**YOUR OBJECTIVE:**
Below are the entries; give again exactly the lines from the one mentioning "black cone: 2 -> 3" through the one mentioning "white cylinder: 3 -> 1", inclusive.

**DATASET CONTENT:**

──────────────────────────────

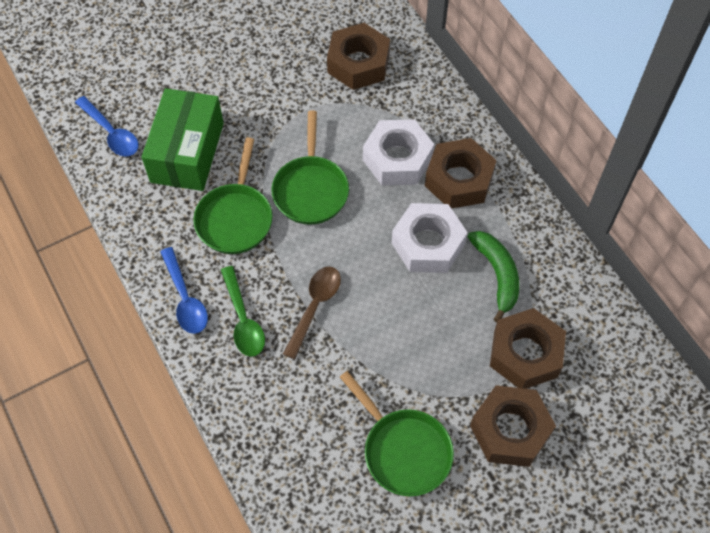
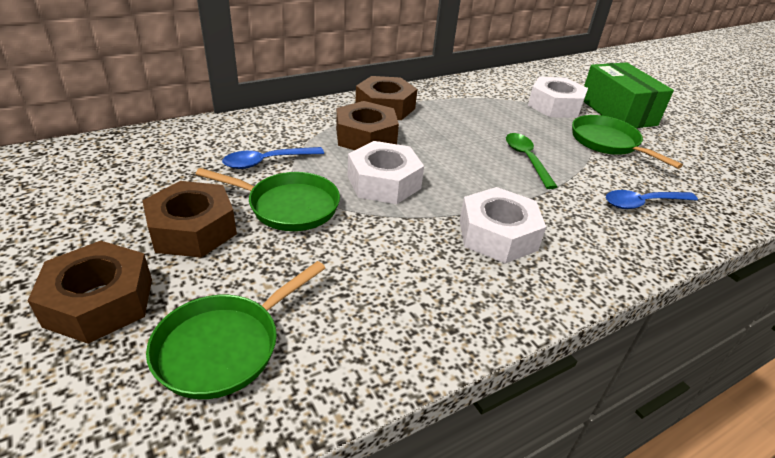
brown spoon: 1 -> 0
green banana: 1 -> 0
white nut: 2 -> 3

──────────────────────────────

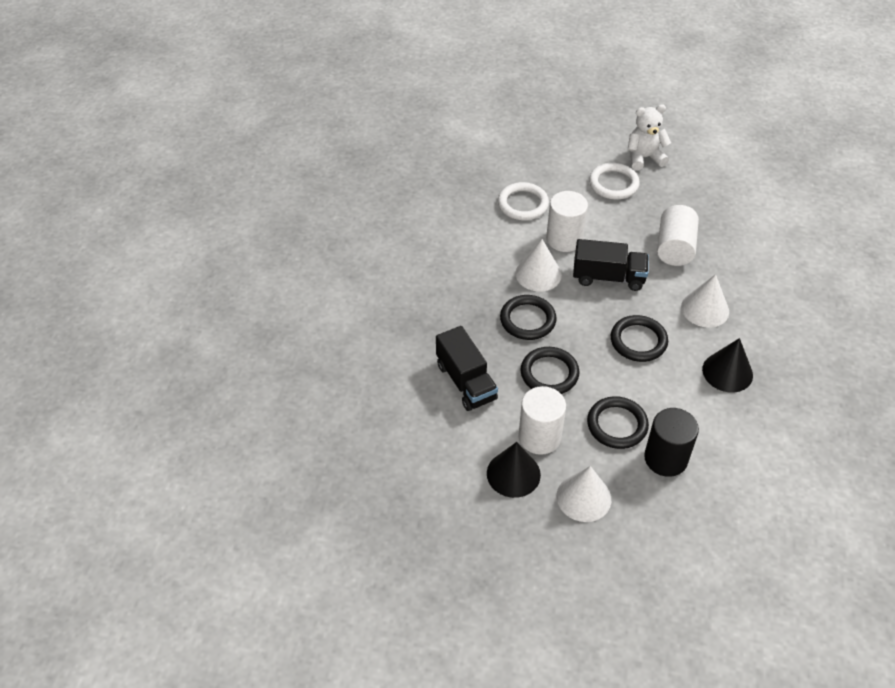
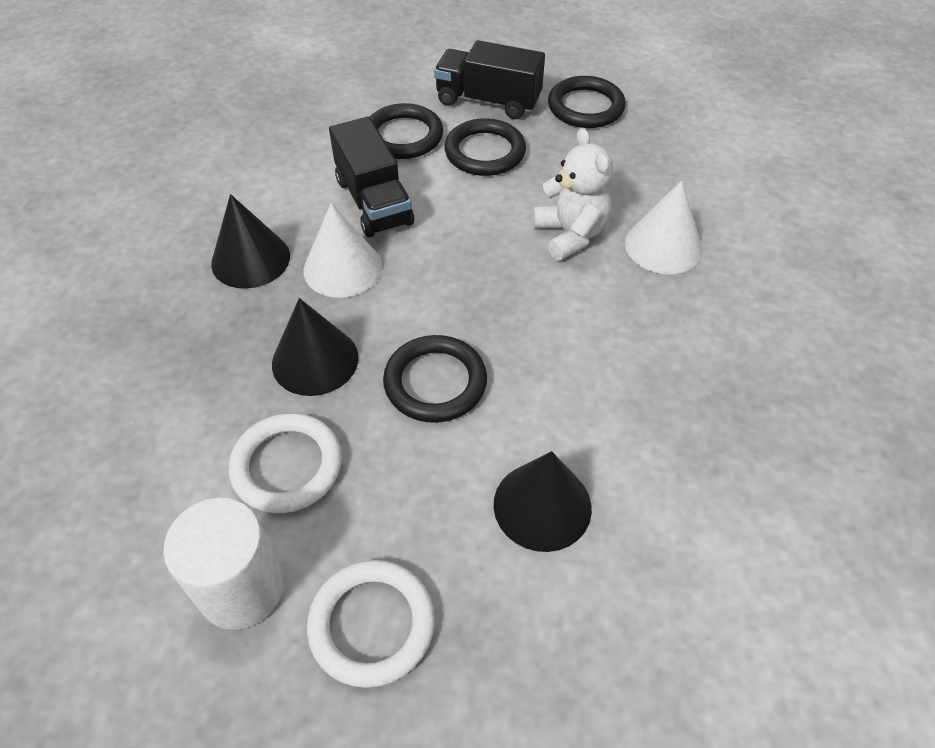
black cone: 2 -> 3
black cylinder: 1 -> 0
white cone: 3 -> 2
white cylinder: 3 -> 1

──────────────────────────────

**RESULT:**
black cone: 2 -> 3
black cylinder: 1 -> 0
white cone: 3 -> 2
white cylinder: 3 -> 1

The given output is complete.